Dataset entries
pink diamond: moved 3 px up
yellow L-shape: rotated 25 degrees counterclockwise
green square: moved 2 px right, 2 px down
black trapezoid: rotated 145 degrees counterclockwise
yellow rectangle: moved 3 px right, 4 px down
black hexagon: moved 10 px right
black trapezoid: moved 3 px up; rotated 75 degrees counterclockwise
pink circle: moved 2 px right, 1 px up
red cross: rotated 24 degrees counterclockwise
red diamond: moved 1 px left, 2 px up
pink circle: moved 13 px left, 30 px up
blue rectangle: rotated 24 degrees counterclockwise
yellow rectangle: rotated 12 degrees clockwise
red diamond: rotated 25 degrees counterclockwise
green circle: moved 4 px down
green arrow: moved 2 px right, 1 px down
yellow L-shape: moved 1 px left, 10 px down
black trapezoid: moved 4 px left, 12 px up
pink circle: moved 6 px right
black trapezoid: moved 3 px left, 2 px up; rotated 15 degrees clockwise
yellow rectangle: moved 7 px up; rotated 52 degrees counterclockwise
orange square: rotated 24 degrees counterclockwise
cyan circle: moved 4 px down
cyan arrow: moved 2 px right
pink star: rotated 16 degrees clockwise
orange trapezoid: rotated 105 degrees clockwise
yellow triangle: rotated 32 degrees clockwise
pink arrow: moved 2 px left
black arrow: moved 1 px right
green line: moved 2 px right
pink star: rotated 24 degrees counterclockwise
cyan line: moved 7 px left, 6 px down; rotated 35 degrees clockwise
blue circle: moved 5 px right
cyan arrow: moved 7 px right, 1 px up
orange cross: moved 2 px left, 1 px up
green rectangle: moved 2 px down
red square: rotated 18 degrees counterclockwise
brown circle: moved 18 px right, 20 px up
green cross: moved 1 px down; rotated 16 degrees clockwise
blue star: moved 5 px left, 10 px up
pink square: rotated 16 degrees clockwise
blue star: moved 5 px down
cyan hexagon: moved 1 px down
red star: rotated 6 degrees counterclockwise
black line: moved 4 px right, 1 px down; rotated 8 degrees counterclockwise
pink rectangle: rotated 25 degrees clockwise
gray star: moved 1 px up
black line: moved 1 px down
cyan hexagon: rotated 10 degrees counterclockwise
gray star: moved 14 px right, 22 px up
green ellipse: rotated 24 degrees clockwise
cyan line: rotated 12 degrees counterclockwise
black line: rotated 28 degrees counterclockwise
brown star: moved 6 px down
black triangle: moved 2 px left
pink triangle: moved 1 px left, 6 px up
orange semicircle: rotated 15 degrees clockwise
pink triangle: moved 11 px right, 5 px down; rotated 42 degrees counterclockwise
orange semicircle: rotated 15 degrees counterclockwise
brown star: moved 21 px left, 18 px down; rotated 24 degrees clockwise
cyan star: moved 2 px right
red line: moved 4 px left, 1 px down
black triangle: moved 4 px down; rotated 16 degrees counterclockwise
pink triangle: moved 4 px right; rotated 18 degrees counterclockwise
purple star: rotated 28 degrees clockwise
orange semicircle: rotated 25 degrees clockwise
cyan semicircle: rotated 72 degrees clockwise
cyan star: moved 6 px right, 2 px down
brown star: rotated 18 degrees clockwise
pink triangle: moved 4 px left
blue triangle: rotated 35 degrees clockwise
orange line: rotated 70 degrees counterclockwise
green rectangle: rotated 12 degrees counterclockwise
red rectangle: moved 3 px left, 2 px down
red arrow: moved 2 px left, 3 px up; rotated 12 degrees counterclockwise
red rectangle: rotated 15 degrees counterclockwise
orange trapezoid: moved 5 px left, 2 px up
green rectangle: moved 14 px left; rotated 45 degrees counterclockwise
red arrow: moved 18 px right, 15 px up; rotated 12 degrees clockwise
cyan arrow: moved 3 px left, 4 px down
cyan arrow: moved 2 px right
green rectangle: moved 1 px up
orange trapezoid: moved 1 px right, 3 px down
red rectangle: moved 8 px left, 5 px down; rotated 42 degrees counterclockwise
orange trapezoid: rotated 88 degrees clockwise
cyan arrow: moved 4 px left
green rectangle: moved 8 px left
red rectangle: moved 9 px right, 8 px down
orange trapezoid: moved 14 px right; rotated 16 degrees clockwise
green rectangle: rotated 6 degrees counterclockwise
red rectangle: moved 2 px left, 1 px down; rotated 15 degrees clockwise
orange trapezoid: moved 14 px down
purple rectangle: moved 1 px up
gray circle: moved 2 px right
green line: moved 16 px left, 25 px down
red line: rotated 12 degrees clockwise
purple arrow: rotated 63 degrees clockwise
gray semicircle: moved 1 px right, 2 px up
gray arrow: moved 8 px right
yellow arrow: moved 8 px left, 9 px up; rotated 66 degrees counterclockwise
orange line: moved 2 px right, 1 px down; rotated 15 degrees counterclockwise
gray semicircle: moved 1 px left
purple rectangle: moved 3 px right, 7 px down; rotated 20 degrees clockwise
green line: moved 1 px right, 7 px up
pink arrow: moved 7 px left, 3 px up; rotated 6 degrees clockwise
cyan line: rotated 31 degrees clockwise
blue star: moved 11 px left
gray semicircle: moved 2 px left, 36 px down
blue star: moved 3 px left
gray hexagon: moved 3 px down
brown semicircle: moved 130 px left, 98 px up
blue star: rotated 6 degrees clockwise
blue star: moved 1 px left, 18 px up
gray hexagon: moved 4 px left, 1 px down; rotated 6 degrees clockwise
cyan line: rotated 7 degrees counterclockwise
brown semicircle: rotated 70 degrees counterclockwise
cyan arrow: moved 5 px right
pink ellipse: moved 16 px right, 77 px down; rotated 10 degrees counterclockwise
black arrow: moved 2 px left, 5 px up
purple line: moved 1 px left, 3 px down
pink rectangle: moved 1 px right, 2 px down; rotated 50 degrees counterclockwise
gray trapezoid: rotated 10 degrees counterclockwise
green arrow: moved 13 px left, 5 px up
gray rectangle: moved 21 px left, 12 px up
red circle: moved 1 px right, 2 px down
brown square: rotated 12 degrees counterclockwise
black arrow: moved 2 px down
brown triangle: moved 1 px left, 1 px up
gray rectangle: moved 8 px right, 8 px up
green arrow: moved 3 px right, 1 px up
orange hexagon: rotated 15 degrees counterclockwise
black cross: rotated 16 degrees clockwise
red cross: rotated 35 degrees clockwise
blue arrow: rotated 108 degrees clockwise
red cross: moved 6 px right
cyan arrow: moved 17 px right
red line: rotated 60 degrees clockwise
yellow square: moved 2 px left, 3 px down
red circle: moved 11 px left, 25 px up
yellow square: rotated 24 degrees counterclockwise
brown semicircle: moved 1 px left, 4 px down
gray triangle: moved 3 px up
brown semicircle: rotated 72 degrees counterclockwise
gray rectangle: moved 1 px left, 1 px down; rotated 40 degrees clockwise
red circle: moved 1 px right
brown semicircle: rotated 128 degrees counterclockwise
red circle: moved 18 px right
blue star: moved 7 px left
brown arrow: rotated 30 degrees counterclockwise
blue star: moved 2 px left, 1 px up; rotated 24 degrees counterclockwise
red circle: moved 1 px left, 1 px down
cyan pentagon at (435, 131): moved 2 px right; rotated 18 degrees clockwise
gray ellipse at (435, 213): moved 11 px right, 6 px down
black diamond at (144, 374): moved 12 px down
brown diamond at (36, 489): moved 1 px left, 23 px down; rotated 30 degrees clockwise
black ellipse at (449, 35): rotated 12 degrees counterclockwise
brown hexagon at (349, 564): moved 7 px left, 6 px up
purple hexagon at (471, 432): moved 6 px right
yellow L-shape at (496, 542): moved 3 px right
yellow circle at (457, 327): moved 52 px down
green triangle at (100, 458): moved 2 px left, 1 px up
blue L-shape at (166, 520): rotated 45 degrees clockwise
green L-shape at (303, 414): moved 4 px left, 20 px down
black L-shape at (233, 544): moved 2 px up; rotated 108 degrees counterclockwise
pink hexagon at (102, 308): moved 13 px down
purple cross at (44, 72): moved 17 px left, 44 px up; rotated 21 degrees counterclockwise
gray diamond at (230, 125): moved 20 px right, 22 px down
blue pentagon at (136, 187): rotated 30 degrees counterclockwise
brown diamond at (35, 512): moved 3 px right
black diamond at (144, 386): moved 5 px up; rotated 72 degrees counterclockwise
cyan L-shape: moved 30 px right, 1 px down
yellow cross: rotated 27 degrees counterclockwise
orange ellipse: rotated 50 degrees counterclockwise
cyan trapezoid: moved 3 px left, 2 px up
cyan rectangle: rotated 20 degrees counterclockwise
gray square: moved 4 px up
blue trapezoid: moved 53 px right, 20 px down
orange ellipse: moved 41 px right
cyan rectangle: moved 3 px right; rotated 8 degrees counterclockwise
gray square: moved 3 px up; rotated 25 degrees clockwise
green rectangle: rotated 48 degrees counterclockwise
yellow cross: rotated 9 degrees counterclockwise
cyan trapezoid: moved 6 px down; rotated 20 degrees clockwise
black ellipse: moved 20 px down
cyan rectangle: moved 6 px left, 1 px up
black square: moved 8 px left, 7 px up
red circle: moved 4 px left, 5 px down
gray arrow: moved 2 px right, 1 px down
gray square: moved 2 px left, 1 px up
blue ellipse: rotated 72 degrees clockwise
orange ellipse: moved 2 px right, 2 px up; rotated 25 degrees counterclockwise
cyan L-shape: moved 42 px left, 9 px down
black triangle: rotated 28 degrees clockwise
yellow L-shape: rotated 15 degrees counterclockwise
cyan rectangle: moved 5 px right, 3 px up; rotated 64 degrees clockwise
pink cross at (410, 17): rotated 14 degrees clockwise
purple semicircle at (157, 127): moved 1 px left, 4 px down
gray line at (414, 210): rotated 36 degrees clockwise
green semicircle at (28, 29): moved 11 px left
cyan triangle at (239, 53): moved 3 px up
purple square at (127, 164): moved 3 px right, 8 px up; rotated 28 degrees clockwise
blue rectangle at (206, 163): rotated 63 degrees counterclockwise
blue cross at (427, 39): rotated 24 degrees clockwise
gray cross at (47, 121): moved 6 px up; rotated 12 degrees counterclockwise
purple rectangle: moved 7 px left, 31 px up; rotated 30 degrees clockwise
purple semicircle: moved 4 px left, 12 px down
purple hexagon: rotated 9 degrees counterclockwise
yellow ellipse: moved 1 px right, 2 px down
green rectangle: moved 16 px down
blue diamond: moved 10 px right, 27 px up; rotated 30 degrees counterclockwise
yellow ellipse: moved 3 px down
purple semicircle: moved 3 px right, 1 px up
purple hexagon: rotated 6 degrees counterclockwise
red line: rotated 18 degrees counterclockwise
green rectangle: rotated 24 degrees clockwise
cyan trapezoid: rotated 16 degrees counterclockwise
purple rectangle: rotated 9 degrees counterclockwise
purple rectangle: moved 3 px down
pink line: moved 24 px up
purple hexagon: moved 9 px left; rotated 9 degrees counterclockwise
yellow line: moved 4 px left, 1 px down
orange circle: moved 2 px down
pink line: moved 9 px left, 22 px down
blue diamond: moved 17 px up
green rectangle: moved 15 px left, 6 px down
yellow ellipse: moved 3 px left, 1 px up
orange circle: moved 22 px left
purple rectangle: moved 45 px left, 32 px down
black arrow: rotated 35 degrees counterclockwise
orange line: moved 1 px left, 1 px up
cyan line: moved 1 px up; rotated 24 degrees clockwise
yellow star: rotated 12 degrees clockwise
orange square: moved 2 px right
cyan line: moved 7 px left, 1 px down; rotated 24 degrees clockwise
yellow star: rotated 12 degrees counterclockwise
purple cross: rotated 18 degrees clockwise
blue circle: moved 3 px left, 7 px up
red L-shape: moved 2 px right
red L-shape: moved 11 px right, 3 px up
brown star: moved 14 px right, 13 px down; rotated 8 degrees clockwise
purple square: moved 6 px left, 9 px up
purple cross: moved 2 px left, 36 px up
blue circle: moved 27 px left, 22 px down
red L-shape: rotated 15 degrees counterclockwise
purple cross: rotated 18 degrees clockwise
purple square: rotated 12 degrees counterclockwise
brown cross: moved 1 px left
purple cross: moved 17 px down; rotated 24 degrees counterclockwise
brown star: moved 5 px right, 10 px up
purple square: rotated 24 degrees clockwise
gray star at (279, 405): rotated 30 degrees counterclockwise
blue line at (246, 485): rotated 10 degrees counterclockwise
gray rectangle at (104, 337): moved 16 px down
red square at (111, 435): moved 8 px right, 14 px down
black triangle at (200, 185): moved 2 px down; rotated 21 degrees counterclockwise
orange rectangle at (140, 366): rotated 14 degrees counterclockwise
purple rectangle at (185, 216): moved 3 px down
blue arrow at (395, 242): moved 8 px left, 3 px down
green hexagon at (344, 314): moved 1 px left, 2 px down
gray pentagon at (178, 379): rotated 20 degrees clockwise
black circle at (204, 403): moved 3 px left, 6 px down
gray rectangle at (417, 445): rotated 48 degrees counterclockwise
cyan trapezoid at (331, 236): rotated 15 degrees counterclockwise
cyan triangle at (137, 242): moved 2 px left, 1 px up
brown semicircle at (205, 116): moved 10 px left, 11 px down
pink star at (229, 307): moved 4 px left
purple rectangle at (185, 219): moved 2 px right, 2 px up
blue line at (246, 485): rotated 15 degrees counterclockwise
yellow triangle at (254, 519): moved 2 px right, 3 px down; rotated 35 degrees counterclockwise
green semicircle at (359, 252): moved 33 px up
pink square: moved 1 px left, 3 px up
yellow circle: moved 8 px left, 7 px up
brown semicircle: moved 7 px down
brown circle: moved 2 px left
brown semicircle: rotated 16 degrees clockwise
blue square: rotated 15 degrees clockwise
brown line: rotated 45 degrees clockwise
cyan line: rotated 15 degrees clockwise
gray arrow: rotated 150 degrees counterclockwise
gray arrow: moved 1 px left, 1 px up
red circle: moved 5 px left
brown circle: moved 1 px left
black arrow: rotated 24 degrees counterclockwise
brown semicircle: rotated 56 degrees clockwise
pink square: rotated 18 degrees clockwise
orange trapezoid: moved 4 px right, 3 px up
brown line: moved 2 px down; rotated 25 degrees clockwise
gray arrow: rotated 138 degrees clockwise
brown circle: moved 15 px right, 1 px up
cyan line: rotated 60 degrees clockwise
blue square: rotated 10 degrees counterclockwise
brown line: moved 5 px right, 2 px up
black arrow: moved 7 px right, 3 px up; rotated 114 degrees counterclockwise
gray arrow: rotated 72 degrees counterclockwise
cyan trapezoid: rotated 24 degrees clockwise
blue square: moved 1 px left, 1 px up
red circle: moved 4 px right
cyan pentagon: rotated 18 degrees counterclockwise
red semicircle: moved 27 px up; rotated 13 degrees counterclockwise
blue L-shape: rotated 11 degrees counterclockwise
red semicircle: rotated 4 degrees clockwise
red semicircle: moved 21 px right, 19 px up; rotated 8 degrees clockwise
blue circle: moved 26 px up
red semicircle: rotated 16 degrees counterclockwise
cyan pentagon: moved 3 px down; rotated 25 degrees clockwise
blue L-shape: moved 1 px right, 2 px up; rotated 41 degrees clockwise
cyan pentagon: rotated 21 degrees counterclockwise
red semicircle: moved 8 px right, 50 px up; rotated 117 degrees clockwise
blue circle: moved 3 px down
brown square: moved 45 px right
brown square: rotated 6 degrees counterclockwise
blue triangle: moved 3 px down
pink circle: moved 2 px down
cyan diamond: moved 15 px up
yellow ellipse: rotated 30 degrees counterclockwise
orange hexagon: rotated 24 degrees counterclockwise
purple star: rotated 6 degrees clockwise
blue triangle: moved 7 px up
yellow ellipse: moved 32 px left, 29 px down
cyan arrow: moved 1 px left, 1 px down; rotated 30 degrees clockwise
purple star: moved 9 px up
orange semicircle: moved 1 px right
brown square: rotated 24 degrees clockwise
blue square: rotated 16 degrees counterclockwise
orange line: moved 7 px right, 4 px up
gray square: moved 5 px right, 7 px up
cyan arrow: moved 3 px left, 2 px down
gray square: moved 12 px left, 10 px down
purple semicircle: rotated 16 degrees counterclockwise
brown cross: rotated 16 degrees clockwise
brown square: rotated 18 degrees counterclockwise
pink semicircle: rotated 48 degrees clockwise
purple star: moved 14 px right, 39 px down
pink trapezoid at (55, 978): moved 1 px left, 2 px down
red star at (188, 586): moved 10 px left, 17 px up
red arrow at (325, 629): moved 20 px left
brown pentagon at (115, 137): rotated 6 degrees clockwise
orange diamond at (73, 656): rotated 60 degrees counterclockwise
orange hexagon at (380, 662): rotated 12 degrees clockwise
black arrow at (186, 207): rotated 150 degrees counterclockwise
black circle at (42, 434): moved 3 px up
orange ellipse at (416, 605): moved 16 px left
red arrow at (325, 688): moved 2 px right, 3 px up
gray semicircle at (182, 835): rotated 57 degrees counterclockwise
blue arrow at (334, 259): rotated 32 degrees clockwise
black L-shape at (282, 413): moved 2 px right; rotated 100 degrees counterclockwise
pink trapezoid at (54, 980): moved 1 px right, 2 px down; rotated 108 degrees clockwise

WHAT TO WORK ON
Transcribe the material verbatim from its first line through the line containing "black hexagon: moved 10 px right", including both ends.

WRITTEN SOLUTION
pink diamond: moved 3 px up
yellow L-shape: rotated 25 degrees counterclockwise
green square: moved 2 px right, 2 px down
black trapezoid: rotated 145 degrees counterclockwise
yellow rectangle: moved 3 px right, 4 px down
black hexagon: moved 10 px right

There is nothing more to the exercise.